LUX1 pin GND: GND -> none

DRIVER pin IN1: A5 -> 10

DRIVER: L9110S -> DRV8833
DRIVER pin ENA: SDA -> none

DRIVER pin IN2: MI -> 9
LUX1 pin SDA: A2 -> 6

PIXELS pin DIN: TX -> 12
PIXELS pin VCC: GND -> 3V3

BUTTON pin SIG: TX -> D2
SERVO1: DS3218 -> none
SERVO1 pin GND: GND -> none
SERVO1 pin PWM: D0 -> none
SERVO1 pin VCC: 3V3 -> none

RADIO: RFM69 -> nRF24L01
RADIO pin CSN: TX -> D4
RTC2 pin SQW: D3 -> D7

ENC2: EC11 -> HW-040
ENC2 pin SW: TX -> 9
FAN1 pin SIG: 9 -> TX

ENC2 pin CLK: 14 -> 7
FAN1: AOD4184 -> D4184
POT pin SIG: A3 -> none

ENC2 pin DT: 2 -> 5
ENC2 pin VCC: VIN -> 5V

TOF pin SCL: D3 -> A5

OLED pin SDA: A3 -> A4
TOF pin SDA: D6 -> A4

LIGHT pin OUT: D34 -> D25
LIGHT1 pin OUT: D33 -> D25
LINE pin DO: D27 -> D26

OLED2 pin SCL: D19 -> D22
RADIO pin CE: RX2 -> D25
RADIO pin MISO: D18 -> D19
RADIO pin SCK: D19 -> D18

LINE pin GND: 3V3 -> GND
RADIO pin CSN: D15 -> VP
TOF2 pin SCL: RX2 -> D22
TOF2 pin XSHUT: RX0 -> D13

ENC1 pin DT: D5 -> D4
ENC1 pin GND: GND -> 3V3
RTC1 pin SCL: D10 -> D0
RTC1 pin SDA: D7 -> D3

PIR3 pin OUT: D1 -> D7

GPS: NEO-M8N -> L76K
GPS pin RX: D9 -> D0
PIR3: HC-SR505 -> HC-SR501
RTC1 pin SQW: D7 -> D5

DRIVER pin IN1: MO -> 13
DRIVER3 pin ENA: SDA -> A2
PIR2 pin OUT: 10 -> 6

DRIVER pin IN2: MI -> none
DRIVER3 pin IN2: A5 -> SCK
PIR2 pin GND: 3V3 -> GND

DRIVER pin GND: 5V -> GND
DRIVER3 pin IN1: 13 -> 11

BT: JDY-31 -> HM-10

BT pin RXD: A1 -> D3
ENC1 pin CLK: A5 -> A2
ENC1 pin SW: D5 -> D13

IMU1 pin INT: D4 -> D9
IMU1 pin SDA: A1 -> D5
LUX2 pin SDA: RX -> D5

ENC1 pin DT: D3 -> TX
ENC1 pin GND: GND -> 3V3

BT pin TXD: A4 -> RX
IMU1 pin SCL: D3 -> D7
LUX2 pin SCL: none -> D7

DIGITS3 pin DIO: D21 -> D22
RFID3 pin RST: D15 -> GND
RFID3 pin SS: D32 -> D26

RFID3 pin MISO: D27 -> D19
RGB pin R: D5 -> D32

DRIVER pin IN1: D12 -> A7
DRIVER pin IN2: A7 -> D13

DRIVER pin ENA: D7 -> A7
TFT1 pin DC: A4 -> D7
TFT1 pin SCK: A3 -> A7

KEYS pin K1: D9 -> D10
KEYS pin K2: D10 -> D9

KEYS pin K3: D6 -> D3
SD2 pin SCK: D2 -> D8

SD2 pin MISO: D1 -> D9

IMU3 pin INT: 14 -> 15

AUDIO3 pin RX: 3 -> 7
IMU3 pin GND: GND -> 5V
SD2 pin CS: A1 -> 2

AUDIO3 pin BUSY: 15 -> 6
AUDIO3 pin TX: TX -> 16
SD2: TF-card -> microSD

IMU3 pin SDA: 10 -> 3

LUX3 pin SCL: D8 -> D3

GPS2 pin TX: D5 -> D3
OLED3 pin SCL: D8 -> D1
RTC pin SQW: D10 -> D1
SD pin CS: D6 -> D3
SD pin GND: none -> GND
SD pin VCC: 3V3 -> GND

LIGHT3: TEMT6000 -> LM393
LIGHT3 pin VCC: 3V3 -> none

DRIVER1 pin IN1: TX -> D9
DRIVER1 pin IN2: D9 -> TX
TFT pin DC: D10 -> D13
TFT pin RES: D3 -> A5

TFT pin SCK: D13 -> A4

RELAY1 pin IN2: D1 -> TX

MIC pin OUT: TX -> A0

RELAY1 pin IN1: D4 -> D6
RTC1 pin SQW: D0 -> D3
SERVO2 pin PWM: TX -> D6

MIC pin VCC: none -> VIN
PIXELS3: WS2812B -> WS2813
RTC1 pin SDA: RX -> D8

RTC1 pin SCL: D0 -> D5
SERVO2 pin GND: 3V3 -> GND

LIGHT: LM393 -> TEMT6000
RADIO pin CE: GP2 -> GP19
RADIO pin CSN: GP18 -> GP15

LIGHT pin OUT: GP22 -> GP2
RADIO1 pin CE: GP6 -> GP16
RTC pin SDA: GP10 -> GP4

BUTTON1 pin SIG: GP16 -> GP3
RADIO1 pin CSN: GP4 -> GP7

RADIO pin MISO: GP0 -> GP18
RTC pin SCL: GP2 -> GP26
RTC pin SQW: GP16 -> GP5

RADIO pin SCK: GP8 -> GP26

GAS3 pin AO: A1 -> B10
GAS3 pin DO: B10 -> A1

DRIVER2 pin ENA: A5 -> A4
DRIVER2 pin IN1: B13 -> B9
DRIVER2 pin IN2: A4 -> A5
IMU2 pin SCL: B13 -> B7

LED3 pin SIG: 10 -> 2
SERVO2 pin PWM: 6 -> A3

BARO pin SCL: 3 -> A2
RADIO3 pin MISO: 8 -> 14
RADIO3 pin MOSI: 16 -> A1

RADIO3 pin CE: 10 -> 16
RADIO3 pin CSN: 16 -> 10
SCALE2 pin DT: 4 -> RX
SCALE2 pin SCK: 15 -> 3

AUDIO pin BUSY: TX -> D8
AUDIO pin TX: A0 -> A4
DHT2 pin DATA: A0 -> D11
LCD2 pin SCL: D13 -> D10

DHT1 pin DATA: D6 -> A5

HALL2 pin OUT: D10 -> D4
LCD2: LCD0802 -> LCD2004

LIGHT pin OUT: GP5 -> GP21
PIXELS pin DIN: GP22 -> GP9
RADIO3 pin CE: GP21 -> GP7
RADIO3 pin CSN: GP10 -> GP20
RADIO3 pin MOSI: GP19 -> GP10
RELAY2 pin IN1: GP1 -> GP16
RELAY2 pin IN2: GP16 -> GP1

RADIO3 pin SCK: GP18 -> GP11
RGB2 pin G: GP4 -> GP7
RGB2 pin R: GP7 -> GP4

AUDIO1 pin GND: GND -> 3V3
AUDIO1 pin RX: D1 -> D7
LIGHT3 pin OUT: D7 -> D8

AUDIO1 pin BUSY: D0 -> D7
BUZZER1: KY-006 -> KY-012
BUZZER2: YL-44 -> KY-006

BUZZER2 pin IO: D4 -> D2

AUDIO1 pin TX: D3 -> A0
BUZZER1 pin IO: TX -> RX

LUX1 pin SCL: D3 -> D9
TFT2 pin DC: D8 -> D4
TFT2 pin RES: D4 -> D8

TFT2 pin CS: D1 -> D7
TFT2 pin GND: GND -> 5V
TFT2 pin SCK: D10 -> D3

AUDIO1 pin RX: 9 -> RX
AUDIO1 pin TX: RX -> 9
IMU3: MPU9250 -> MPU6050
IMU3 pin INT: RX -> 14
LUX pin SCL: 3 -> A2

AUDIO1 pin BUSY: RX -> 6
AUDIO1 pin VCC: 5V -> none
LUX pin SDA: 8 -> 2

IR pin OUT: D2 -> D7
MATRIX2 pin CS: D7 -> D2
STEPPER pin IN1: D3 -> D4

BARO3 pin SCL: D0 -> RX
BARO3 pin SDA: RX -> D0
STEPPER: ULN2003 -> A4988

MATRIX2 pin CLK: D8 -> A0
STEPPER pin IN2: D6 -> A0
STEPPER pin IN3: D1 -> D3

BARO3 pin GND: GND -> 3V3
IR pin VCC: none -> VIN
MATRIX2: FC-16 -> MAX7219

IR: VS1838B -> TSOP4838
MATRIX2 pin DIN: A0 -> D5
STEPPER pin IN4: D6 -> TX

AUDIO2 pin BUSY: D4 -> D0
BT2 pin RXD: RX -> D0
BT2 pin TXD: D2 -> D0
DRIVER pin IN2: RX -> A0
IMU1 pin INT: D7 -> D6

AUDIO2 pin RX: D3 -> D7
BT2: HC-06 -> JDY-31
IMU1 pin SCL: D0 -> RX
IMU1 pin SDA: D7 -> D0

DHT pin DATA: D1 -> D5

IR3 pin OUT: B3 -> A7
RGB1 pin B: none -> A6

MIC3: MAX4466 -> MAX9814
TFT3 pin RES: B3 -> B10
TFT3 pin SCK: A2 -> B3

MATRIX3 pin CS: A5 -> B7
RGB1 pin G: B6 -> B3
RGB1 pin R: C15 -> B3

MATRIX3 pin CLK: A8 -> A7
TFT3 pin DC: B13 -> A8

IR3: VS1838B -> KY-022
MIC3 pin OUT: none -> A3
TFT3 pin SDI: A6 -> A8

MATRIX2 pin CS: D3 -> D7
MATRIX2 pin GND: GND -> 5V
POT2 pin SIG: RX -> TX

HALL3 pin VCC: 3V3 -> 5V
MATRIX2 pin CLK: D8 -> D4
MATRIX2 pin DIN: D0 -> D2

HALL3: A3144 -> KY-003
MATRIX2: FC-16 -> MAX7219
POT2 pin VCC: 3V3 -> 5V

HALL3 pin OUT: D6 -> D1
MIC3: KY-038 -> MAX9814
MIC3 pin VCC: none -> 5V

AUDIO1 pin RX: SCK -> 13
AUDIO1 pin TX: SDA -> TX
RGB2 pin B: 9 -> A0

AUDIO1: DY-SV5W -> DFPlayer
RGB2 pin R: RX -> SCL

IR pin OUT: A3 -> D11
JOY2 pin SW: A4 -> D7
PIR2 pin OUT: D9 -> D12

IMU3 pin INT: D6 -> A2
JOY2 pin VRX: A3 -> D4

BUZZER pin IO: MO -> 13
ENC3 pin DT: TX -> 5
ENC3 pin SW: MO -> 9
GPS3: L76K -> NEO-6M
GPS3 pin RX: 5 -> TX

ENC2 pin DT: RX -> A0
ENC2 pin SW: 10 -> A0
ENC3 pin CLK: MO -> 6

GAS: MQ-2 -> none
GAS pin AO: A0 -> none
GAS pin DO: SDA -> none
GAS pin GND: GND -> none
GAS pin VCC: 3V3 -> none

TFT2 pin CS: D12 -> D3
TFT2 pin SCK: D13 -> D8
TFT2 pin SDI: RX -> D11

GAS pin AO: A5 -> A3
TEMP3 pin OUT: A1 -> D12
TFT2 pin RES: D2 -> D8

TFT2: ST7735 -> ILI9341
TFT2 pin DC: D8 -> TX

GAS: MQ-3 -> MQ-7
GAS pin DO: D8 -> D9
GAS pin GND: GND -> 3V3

## Goal of the exercise
Reproduce only the lines above spanning from the line containing "LUX2 pin SDA: RX -> D5" through the line containing "KEYS pin K1: D9 -> D10", word for word.

## Response box
LUX2 pin SDA: RX -> D5

ENC1 pin DT: D3 -> TX
ENC1 pin GND: GND -> 3V3

BT pin TXD: A4 -> RX
IMU1 pin SCL: D3 -> D7
LUX2 pin SCL: none -> D7

DIGITS3 pin DIO: D21 -> D22
RFID3 pin RST: D15 -> GND
RFID3 pin SS: D32 -> D26

RFID3 pin MISO: D27 -> D19
RGB pin R: D5 -> D32

DRIVER pin IN1: D12 -> A7
DRIVER pin IN2: A7 -> D13

DRIVER pin ENA: D7 -> A7
TFT1 pin DC: A4 -> D7
TFT1 pin SCK: A3 -> A7

KEYS pin K1: D9 -> D10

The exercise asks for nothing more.